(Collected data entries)
★ ★ ★ ★

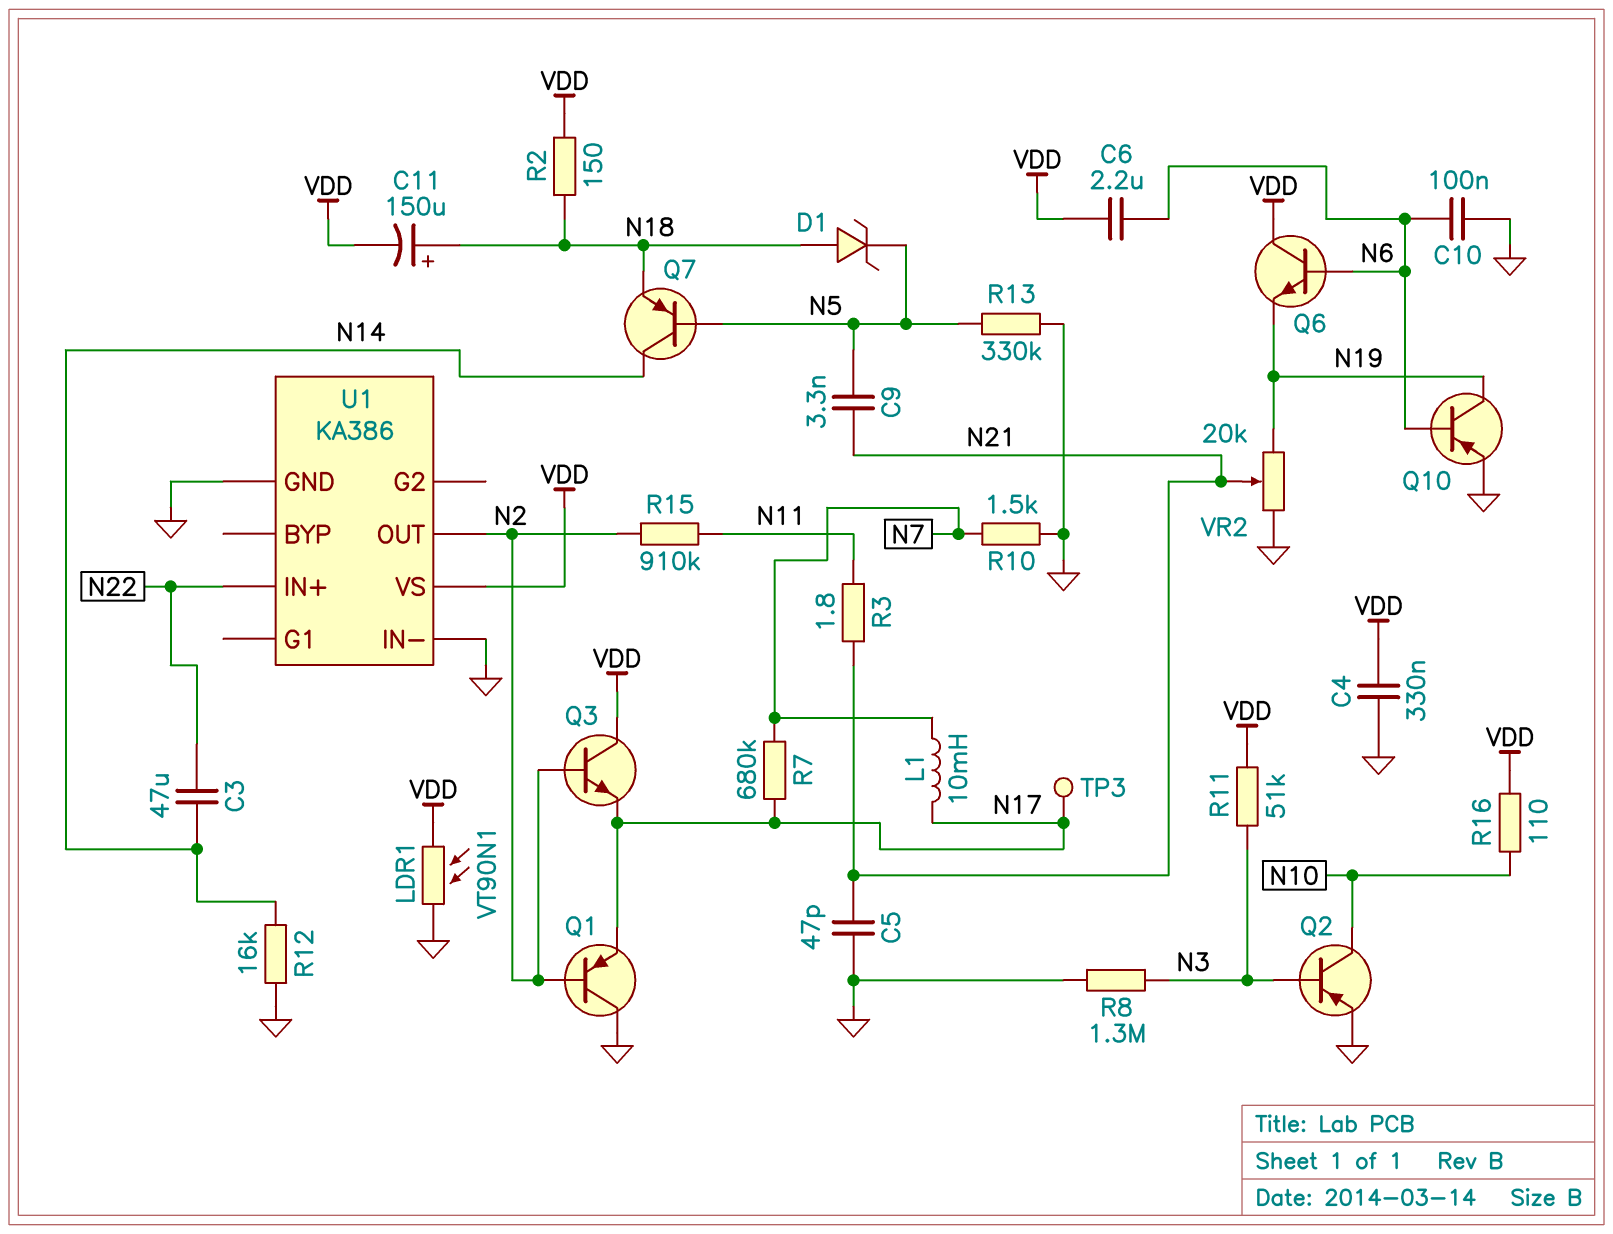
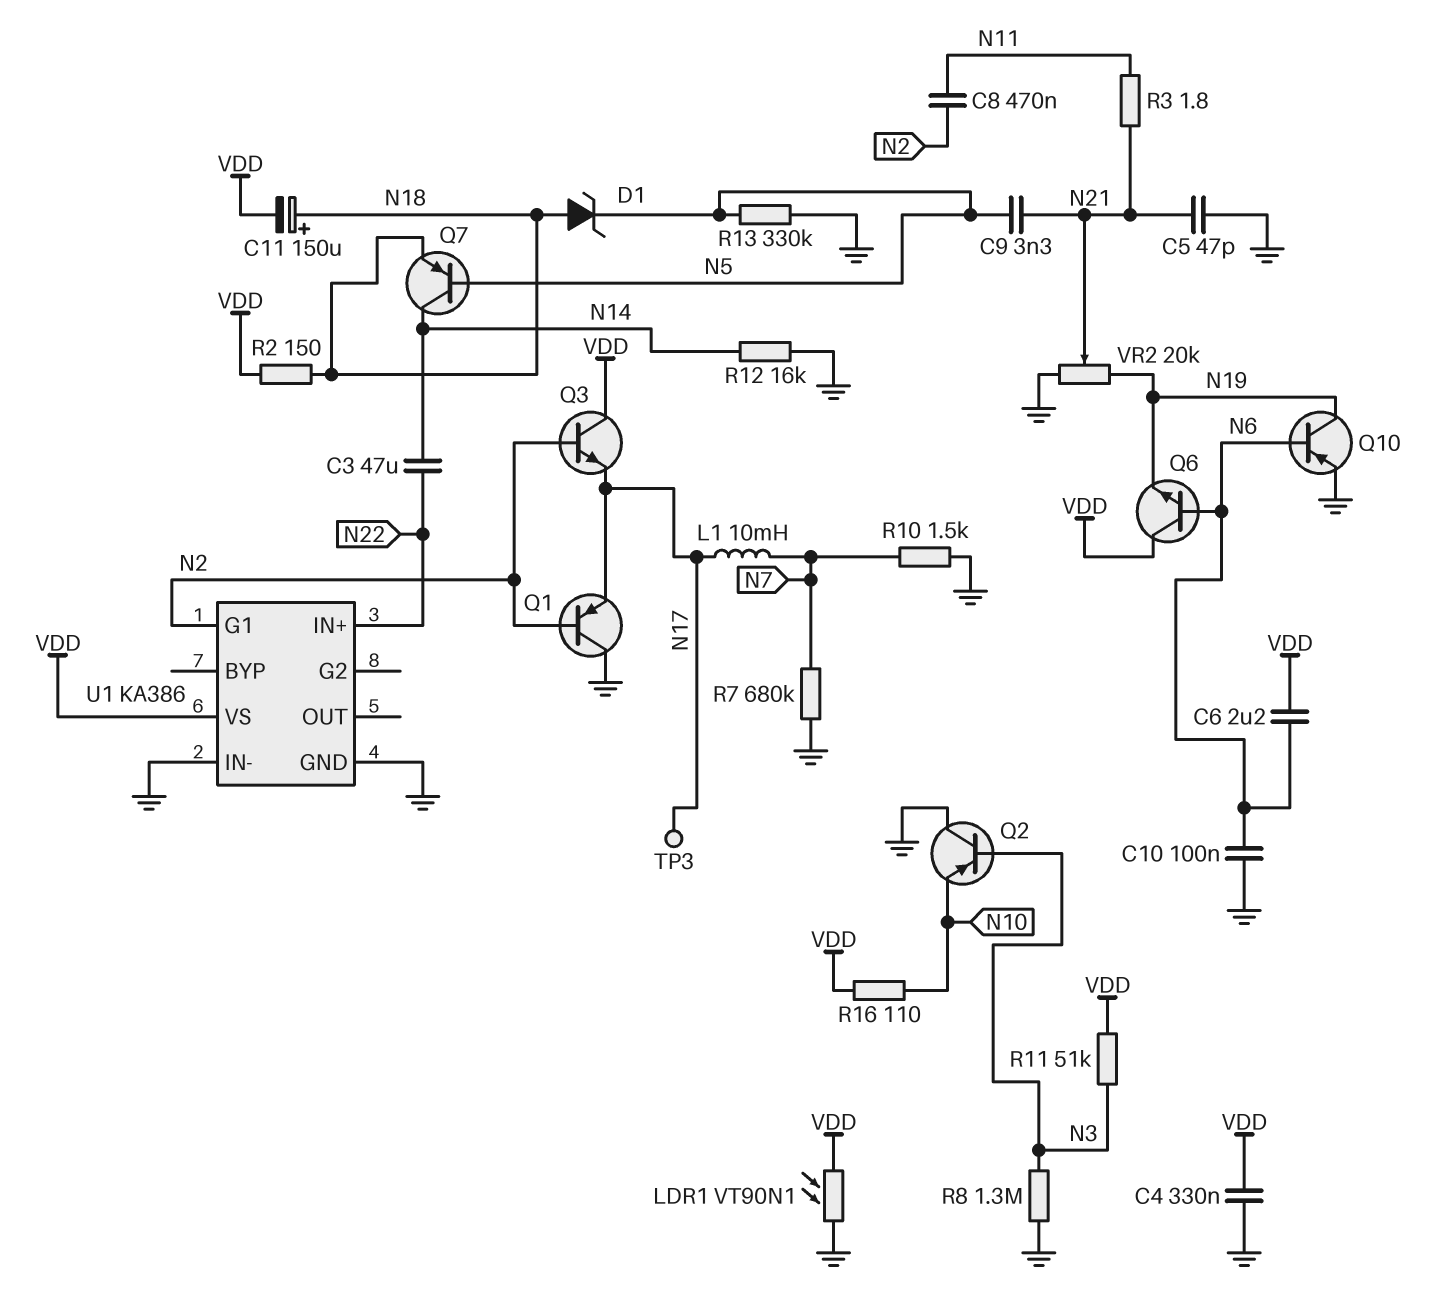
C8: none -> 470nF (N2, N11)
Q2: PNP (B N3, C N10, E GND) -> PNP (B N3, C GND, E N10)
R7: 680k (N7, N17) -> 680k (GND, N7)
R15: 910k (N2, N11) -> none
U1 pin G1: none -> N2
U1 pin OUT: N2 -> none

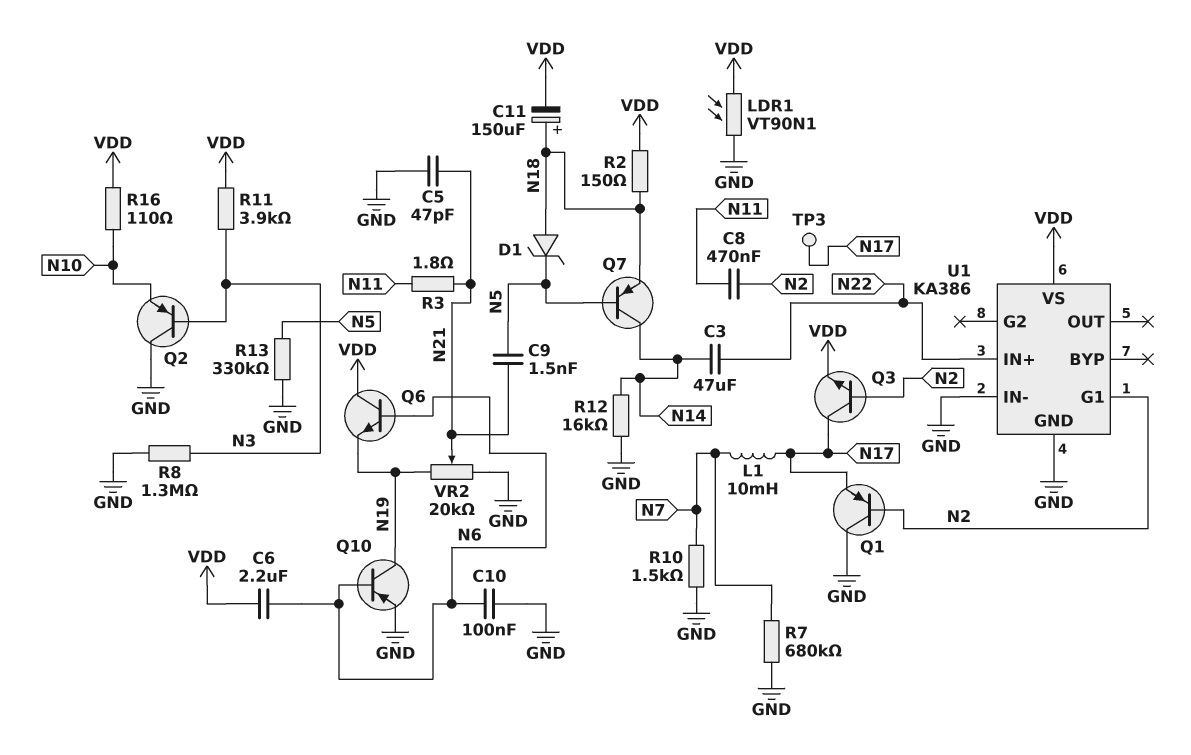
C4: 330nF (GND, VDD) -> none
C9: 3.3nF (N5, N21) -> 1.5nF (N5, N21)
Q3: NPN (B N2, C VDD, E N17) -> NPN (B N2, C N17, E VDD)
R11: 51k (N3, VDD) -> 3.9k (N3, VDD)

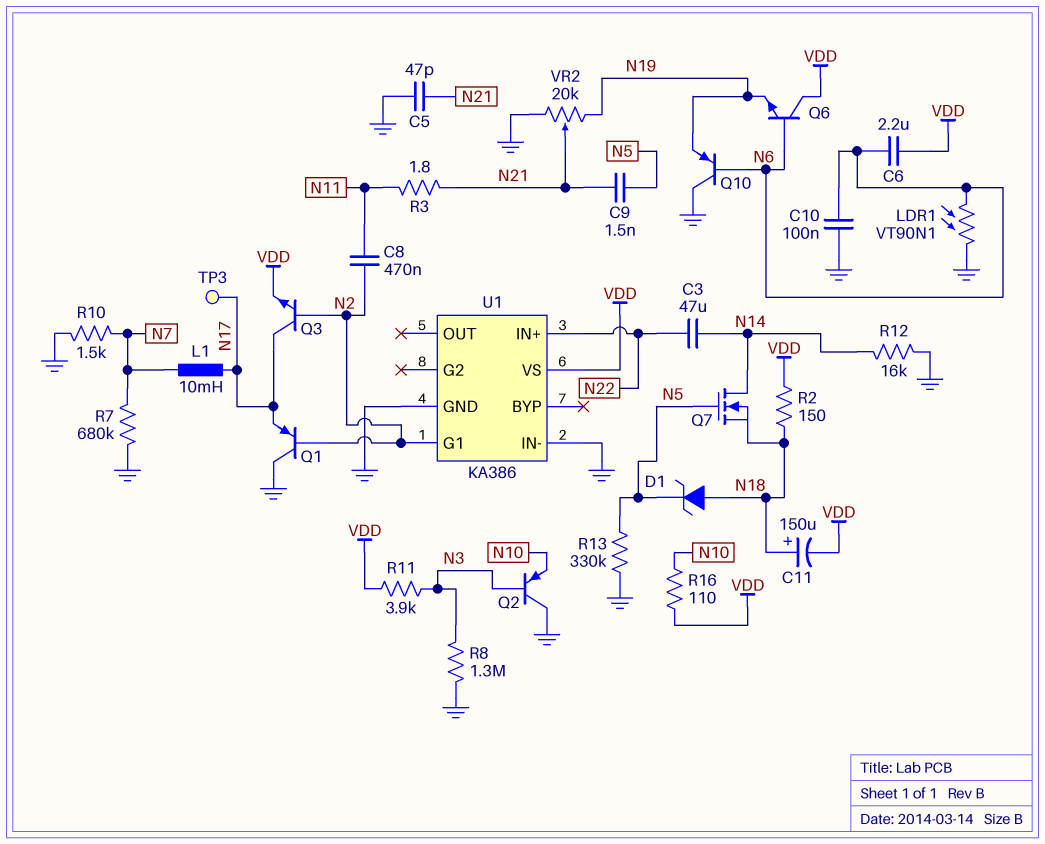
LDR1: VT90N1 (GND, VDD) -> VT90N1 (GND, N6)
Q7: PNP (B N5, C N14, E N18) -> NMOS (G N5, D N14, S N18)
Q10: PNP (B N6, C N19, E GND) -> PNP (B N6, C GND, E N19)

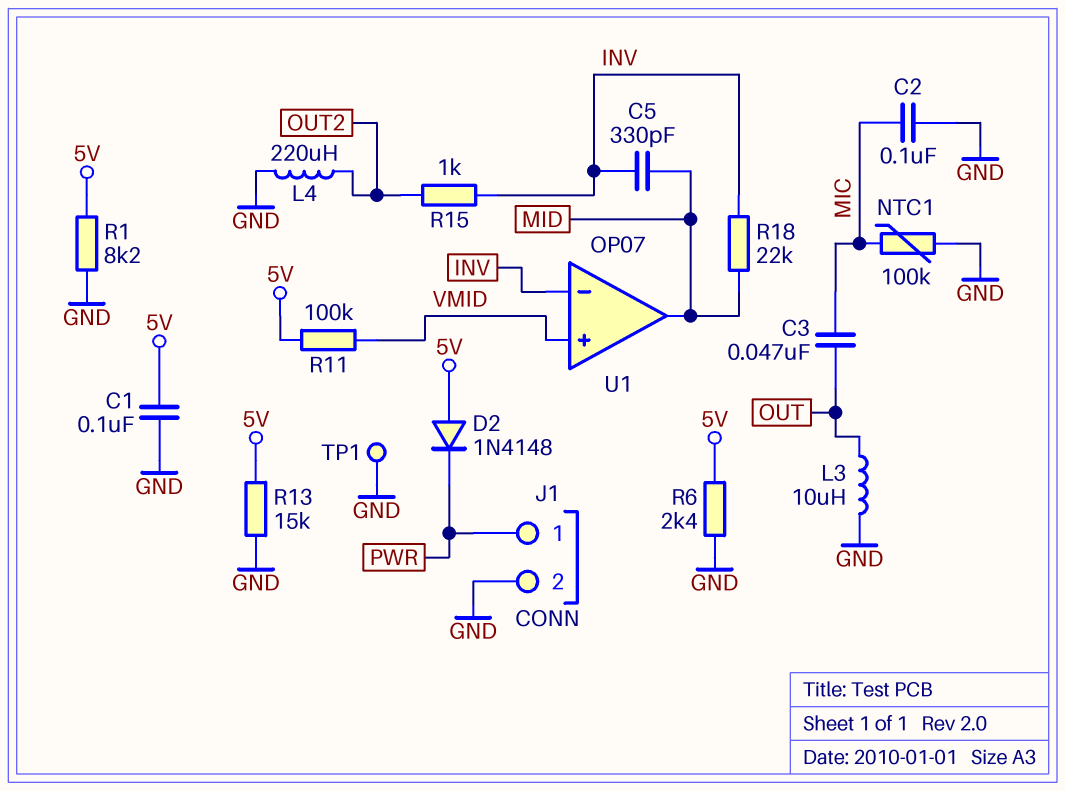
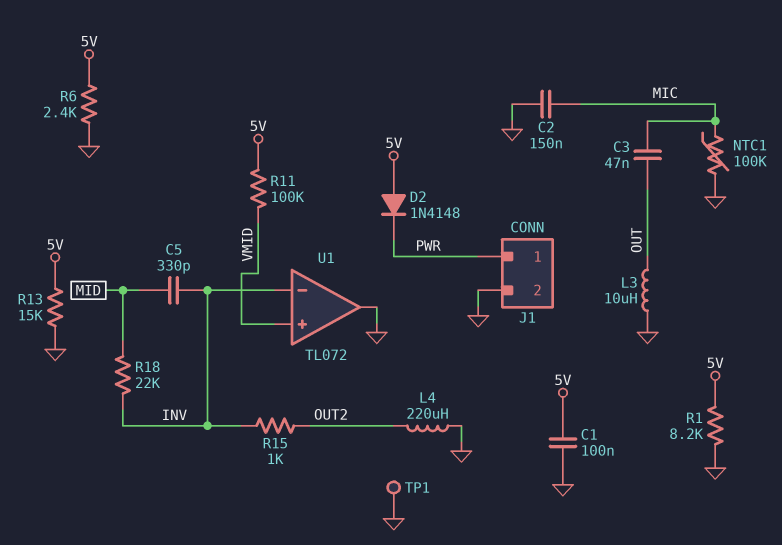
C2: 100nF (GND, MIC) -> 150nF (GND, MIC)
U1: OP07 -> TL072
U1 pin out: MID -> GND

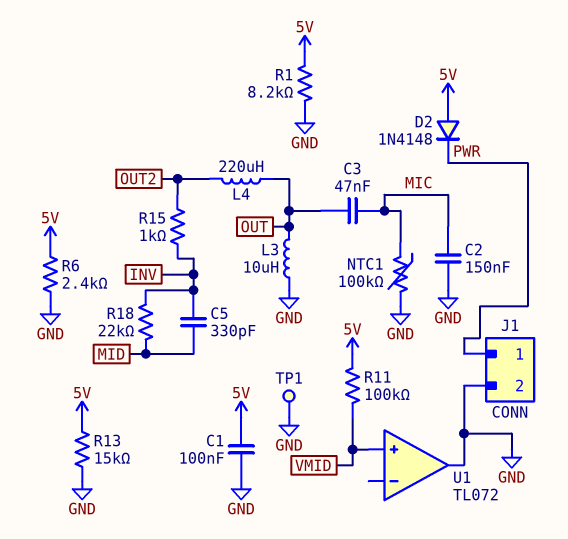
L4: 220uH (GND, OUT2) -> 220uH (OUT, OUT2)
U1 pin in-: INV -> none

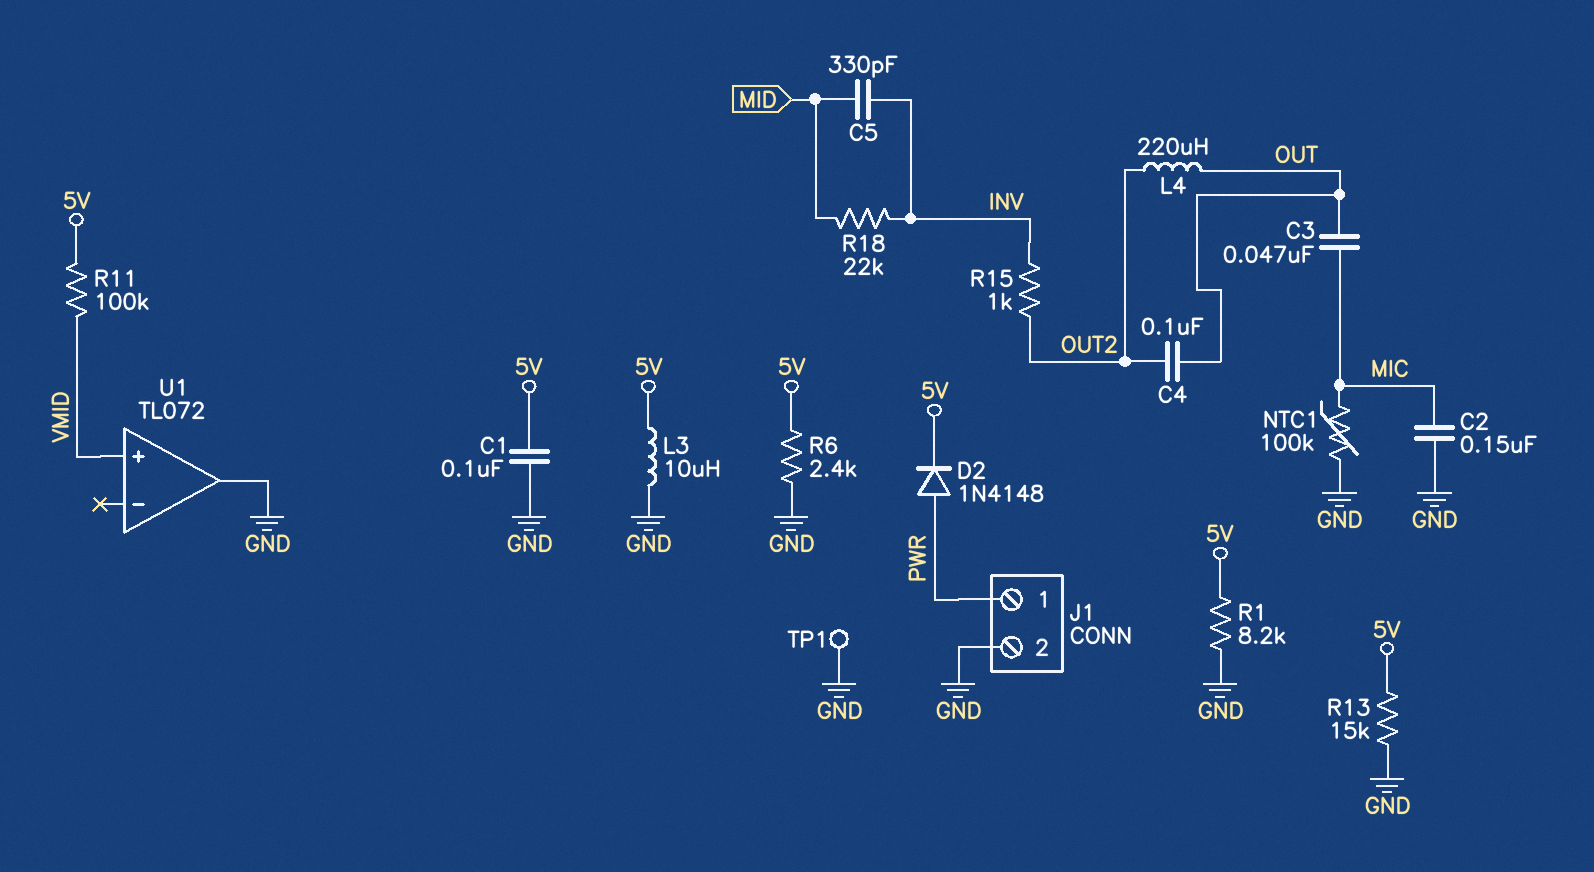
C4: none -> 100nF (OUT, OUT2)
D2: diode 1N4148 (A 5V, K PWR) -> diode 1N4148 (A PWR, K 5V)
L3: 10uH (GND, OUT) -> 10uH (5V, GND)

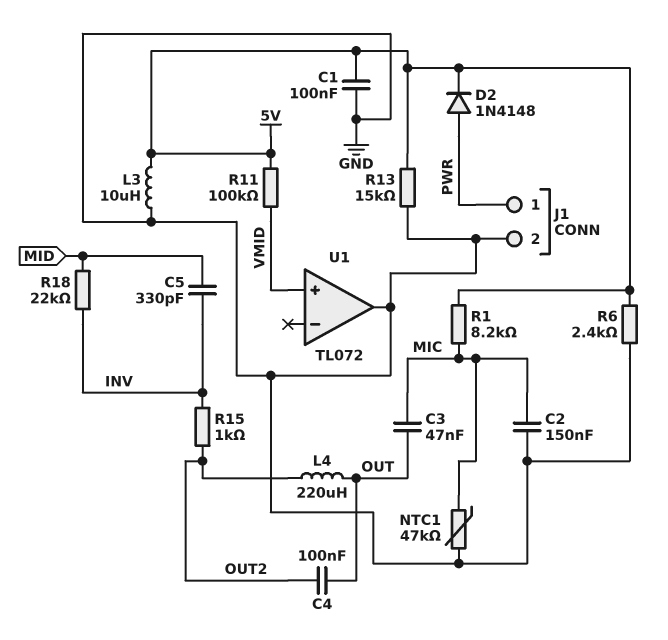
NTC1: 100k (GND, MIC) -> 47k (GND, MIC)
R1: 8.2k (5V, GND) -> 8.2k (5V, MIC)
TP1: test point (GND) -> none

★ ★ ★ ★

[What to produce] Would you output all of the entries above exactly, keeping the pictures out?

[Exercise output]
C8: none -> 470nF (N2, N11)
Q2: PNP (B N3, C N10, E GND) -> PNP (B N3, C GND, E N10)
R7: 680k (N7, N17) -> 680k (GND, N7)
R15: 910k (N2, N11) -> none
U1 pin G1: none -> N2
U1 pin OUT: N2 -> none

C4: 330nF (GND, VDD) -> none
C9: 3.3nF (N5, N21) -> 1.5nF (N5, N21)
Q3: NPN (B N2, C VDD, E N17) -> NPN (B N2, C N17, E VDD)
R11: 51k (N3, VDD) -> 3.9k (N3, VDD)

LDR1: VT90N1 (GND, VDD) -> VT90N1 (GND, N6)
Q7: PNP (B N5, C N14, E N18) -> NMOS (G N5, D N14, S N18)
Q10: PNP (B N6, C N19, E GND) -> PNP (B N6, C GND, E N19)

C2: 100nF (GND, MIC) -> 150nF (GND, MIC)
U1: OP07 -> TL072
U1 pin out: MID -> GND

L4: 220uH (GND, OUT2) -> 220uH (OUT, OUT2)
U1 pin in-: INV -> none

C4: none -> 100nF (OUT, OUT2)
D2: diode 1N4148 (A 5V, K PWR) -> diode 1N4148 (A PWR, K 5V)
L3: 10uH (GND, OUT) -> 10uH (5V, GND)

NTC1: 100k (GND, MIC) -> 47k (GND, MIC)
R1: 8.2k (5V, GND) -> 8.2k (5V, MIC)
TP1: test point (GND) -> none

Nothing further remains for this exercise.